__ABOUT THIS EXERCISE__
Your answer is a copy of every line in the records where "capsule" appears.

:: THE RECORDS ::

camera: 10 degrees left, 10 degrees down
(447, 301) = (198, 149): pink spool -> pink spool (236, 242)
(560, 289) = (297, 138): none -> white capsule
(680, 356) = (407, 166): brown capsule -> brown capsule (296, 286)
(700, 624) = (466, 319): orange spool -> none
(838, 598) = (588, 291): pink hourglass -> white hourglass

:::
:: THE RECORDS ::

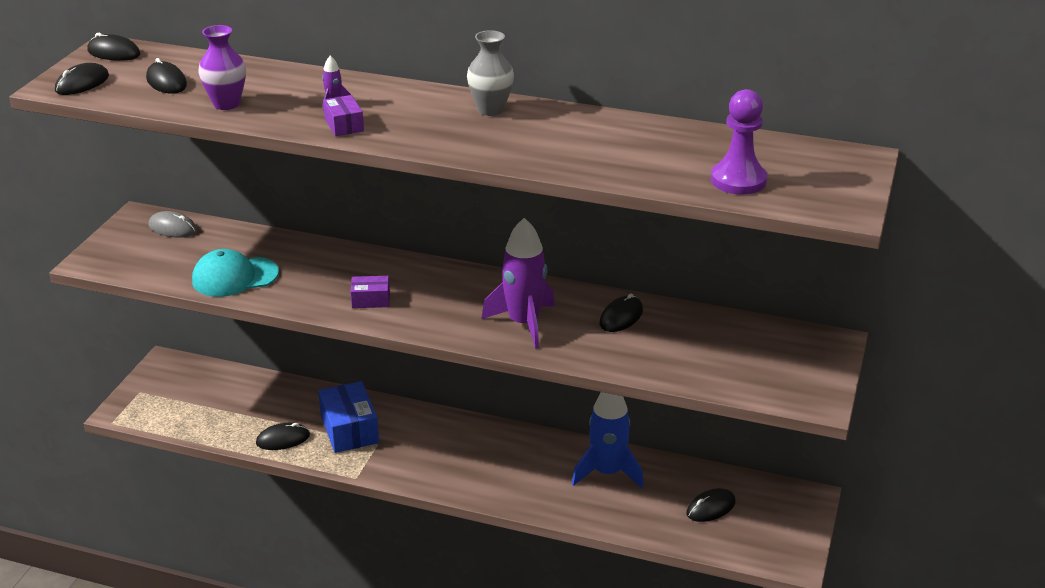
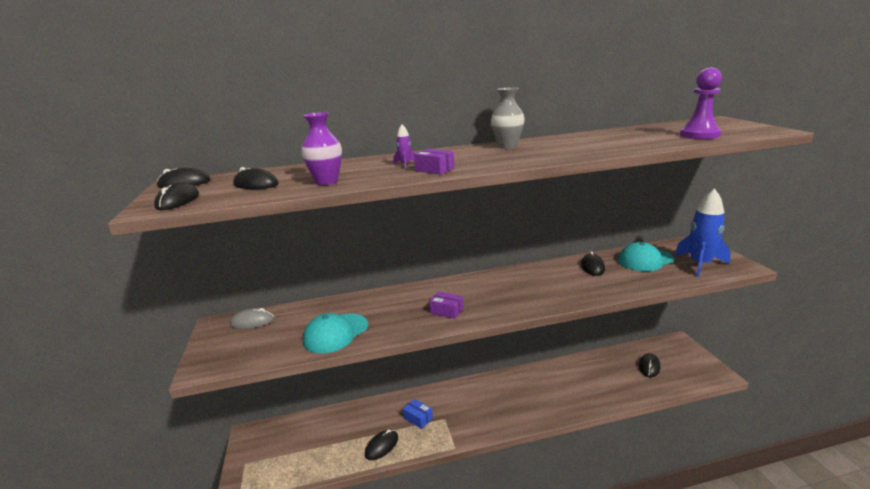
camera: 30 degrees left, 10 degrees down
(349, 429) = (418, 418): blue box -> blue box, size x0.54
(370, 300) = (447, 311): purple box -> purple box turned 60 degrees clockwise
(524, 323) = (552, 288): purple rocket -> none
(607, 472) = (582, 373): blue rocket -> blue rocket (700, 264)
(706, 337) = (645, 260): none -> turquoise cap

:::

__RESPONSE TO THE EXERCISE__
(560, 289) = (297, 138): none -> white capsule
(680, 356) = (407, 166): brown capsule -> brown capsule (296, 286)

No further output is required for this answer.